- [What to do]: What lines of the data below hold "moved"? Show them.

- [The data]:
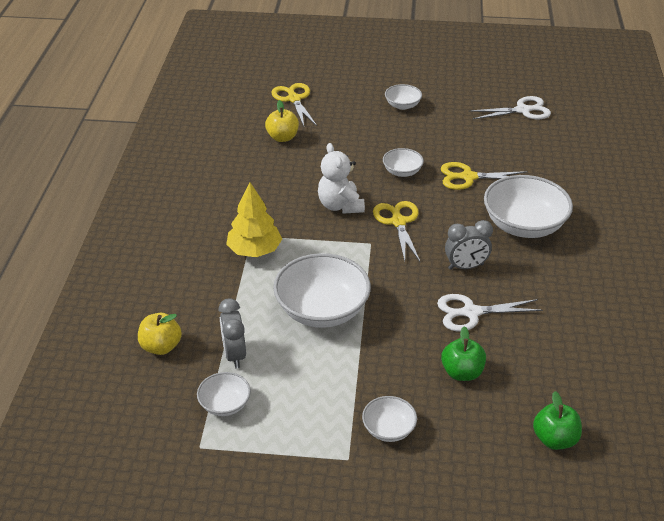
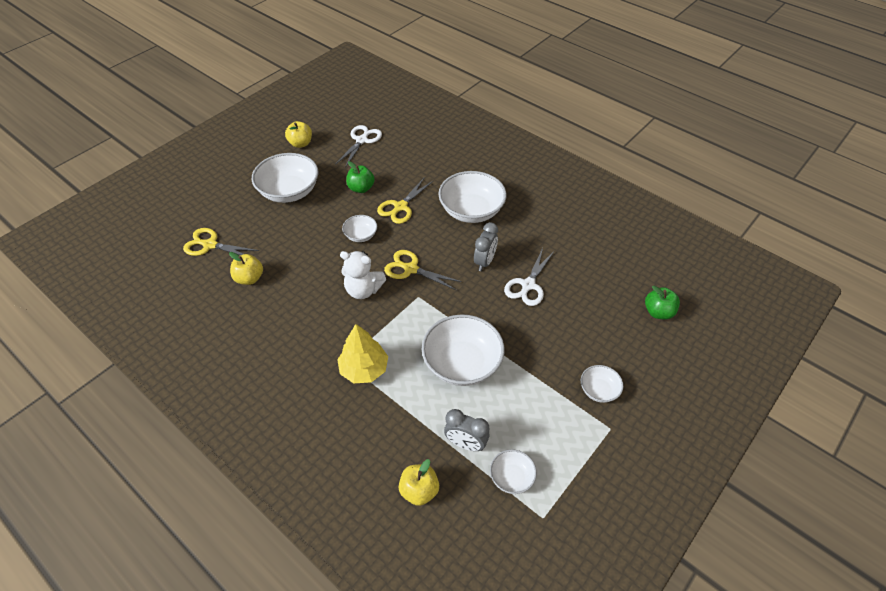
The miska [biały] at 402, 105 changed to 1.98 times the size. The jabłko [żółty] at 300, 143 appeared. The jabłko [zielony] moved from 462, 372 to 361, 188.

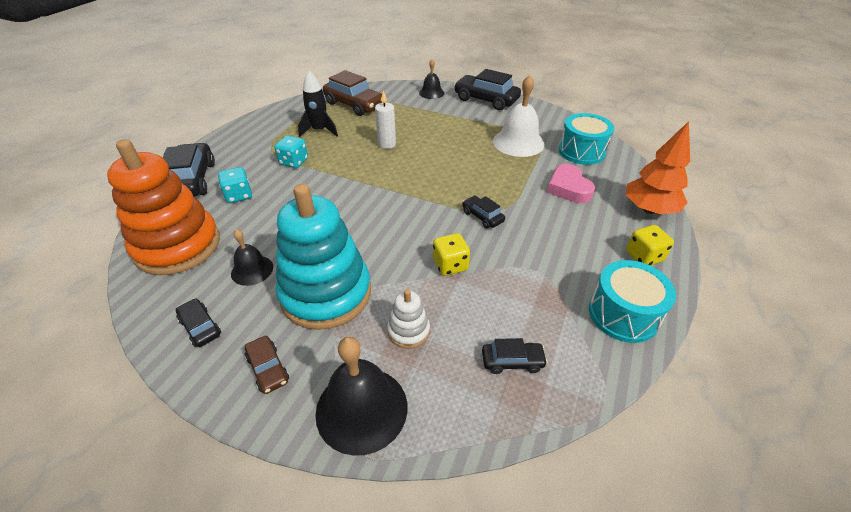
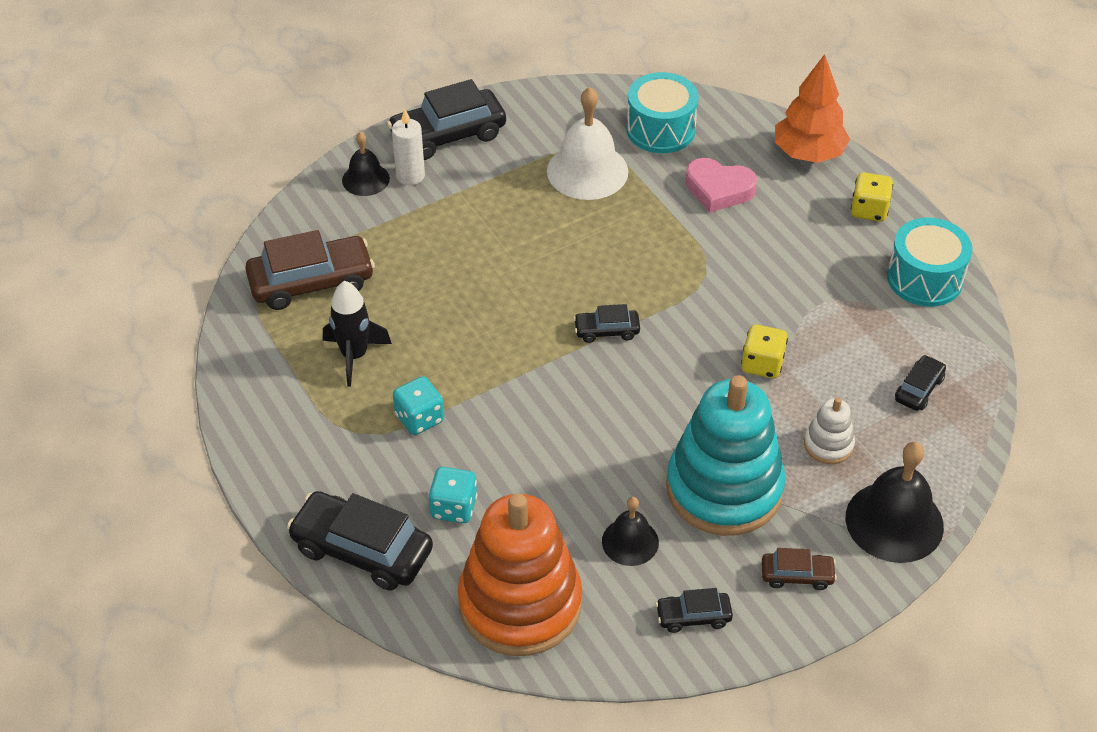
The świeca [biały] moved from 387, 144 to 410, 176. The samochód [czarny] moved from 482, 216 to 606, 331.

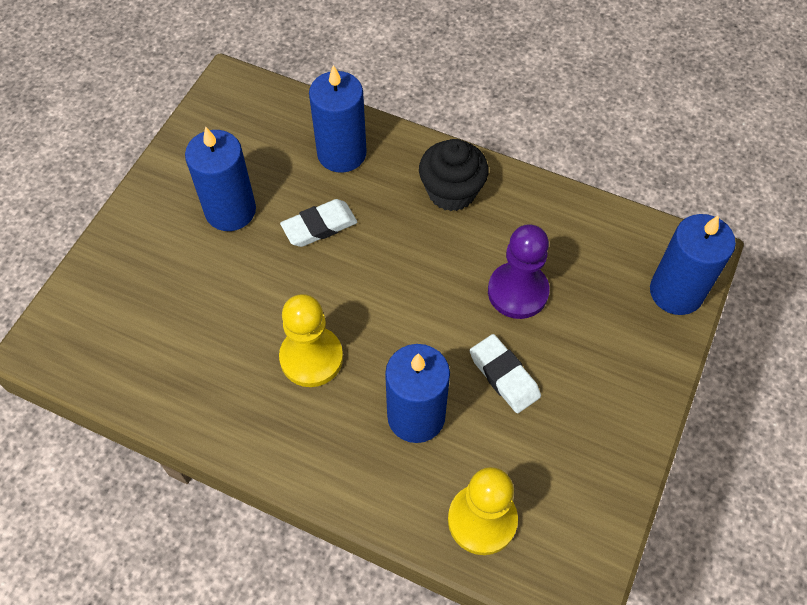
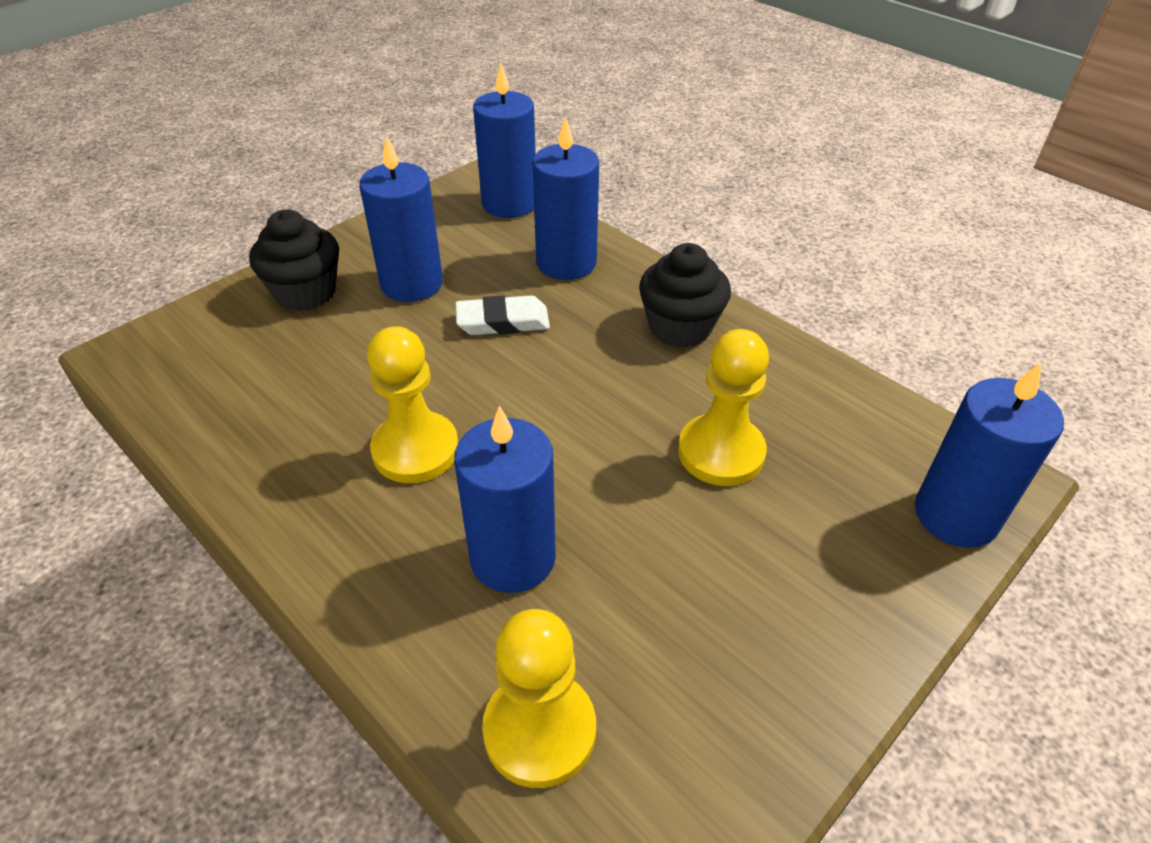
The muffinka [czarny] at 305, 292 appeared. The świeca [niebieski] at 509, 203 appeared. The pionek [fioletowy] at 518, 292 became the pionek [żółty] at 721, 452. The gumka do mazania [biały] at 504, 376 disappeared.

- [Finished exercise]:
The miska [biały] at 402, 105 changed to 1.98 times the size. The jabłko [żółty] at 300, 143 appeared. The jabłko [zielony] moved from 462, 372 to 361, 188.
The świeca [biały] moved from 387, 144 to 410, 176. The samochód [czarny] moved from 482, 216 to 606, 331.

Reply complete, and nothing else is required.